§ Aim of the task
Whenever a line in the following entries includes "plus", tally it. Report nothing except the final count.
━━━ Study material
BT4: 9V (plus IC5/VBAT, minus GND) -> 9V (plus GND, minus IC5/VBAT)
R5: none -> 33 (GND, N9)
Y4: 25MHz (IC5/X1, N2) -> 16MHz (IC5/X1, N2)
━━━━━━
━━━ Study material
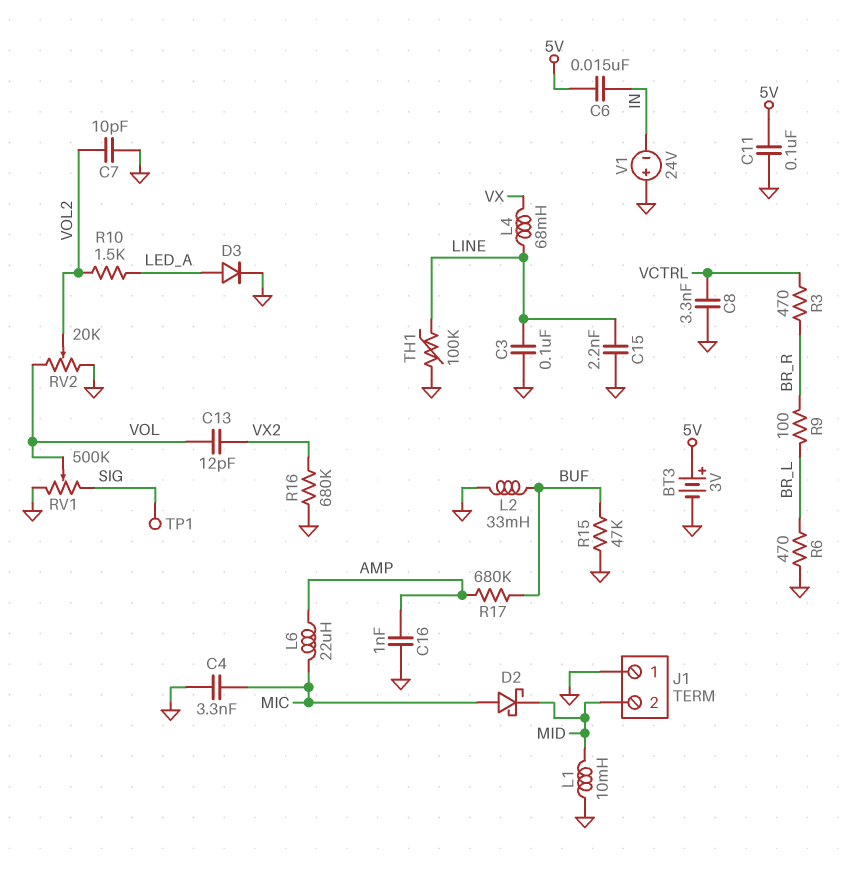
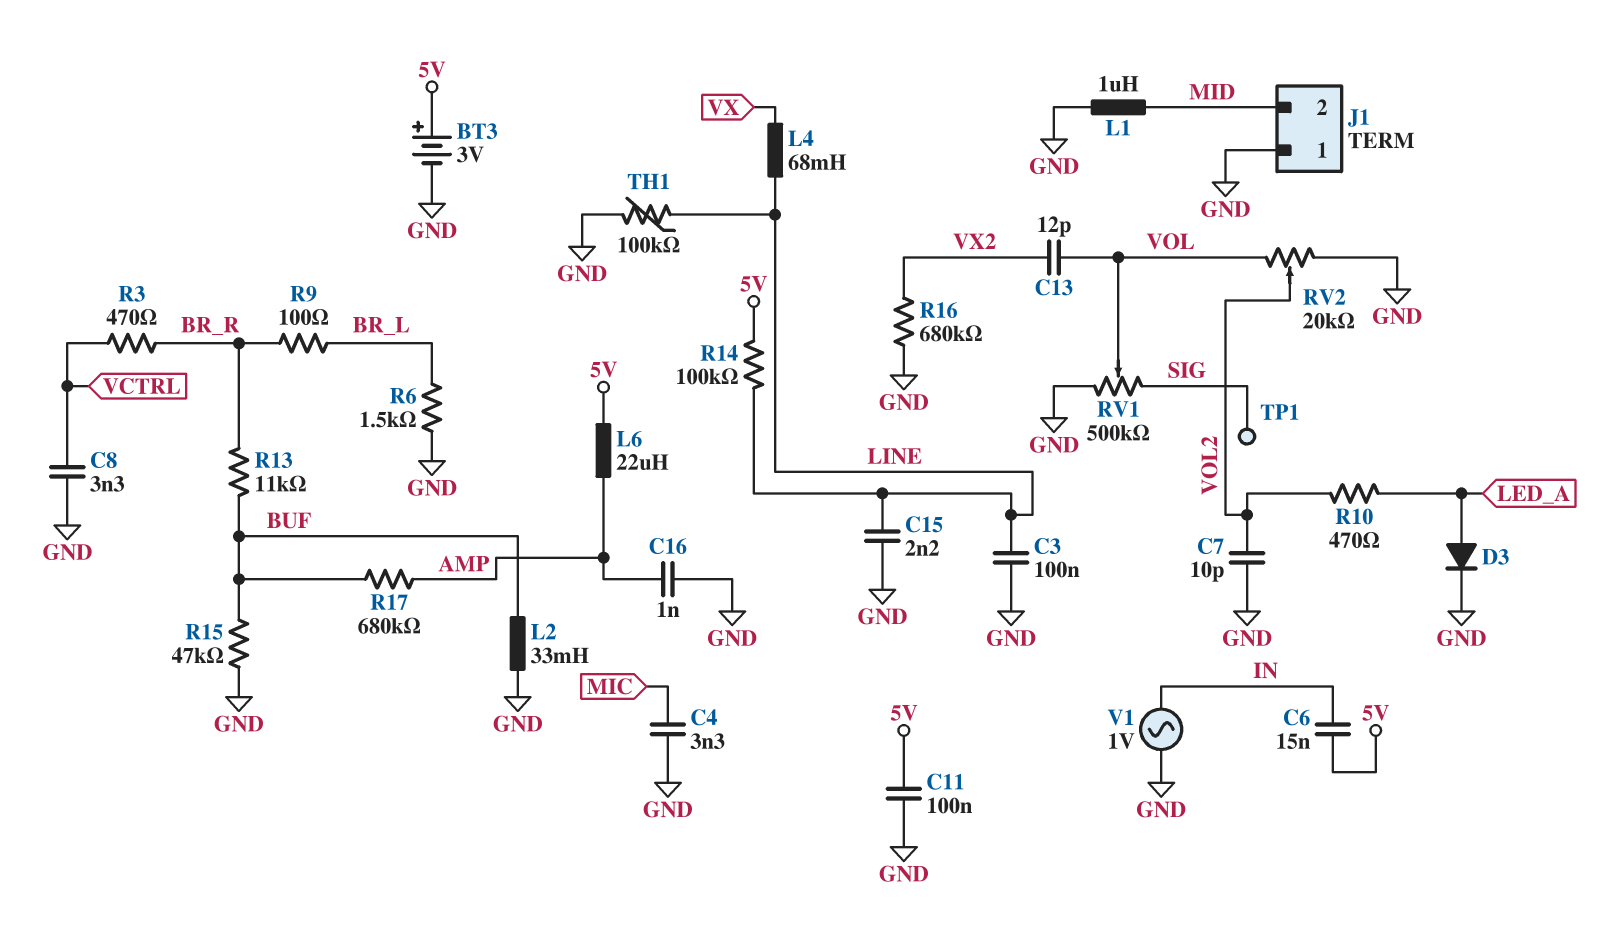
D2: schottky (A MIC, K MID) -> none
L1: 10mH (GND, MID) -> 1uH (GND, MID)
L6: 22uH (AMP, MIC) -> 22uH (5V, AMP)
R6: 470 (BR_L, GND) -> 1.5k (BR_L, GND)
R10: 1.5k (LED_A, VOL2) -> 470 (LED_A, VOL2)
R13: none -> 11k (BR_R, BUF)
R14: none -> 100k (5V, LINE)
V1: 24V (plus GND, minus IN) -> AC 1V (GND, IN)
━━━━━━
§ Task output
2